Write the data below out exactly as it stands. Do not include the pictures.

[Recorded data — start]

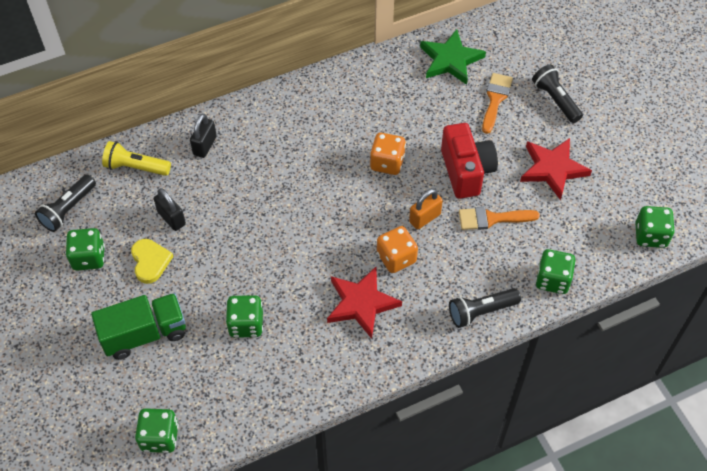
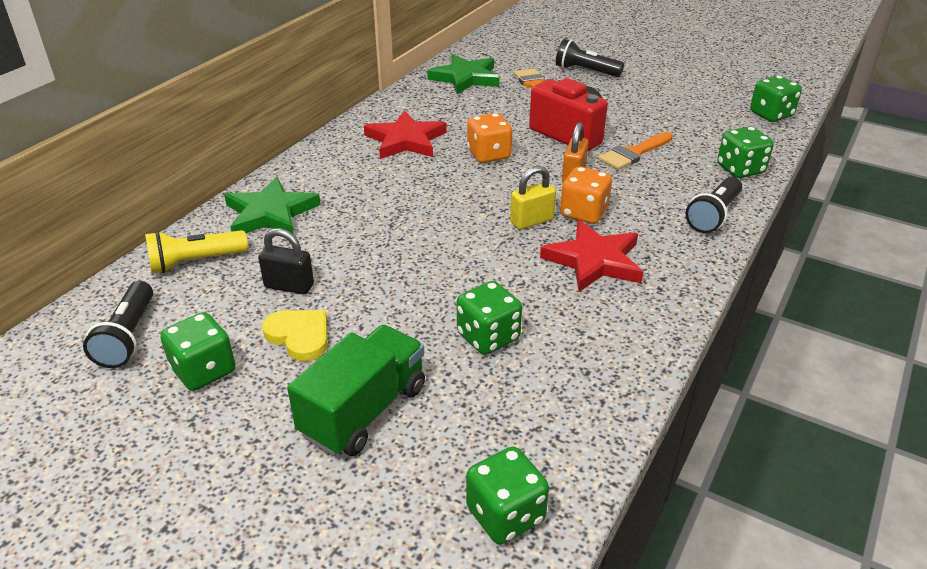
camera: 35 degrees left, 20 degrees down
(205, 145) = (270, 213): black padlock -> green star
(355, 246) = (531, 221): none -> yellow padlock
(553, 169) = (640, 107): red star -> red star (406, 140)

[Recorded data — finish]

■ **Expected answer**
camera: 35 degrees left, 20 degrees down
(205, 145) = (270, 213): black padlock -> green star
(355, 246) = (531, 221): none -> yellow padlock
(553, 169) = (640, 107): red star -> red star (406, 140)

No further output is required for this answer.